• WORK INSTRUCTIONS
Rewrite the items below with "page" changed to "screen" and everything else left as it is. Leave the pictures out of your version.

• Entries on finding words and elements
* * * * * * * * *

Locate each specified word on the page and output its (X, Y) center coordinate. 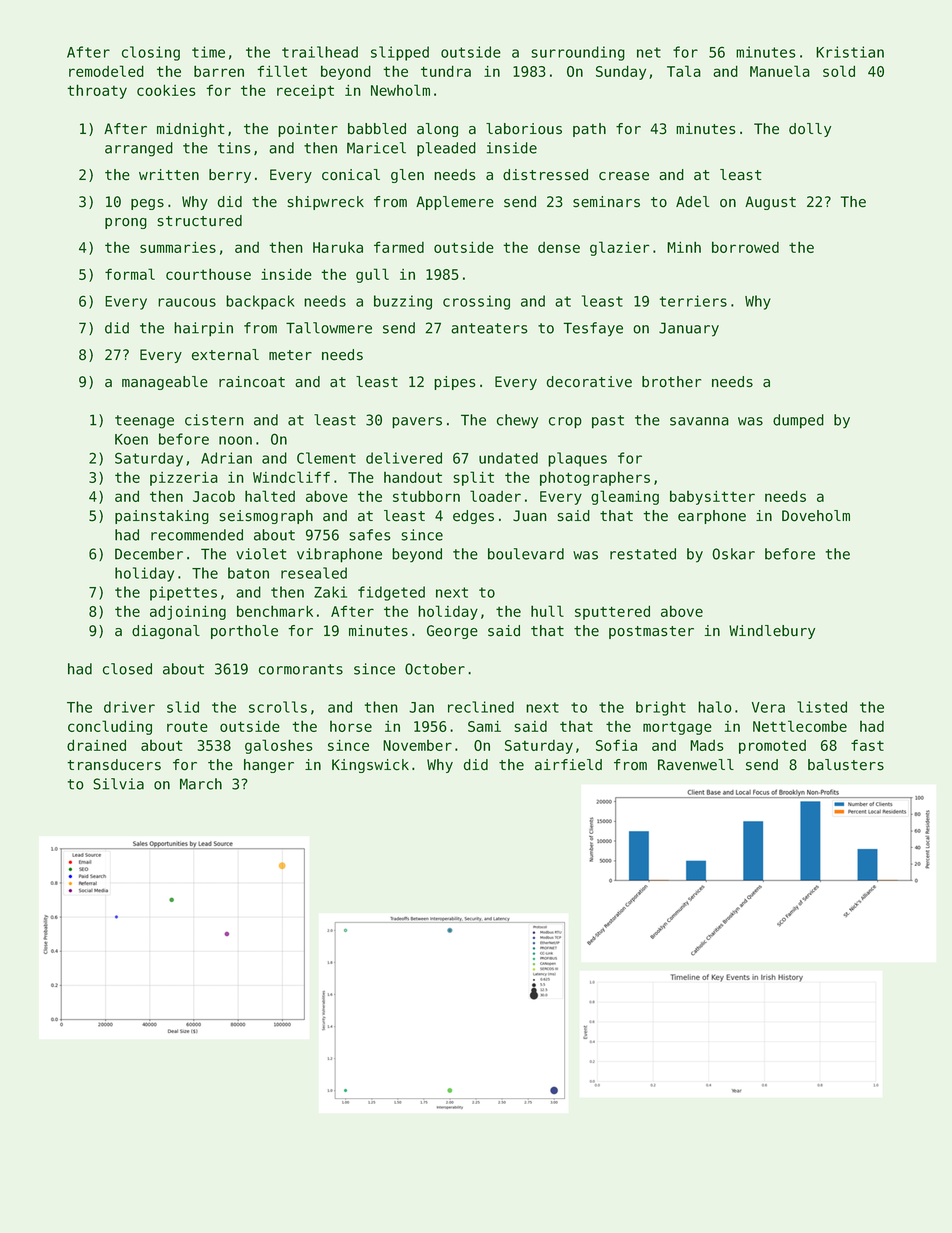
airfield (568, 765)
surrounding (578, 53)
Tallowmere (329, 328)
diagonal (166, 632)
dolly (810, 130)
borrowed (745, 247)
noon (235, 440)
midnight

* * * * * * * * *

• EXERCISE ANSWER
Locate each specified word on the screen and output its (X, Y) center coordinate. 
airfield (568, 765)
surrounding (578, 53)
Tallowmere (329, 328)
diagonal (166, 632)
dolly (810, 130)
borrowed (745, 247)
noon (235, 440)
midnight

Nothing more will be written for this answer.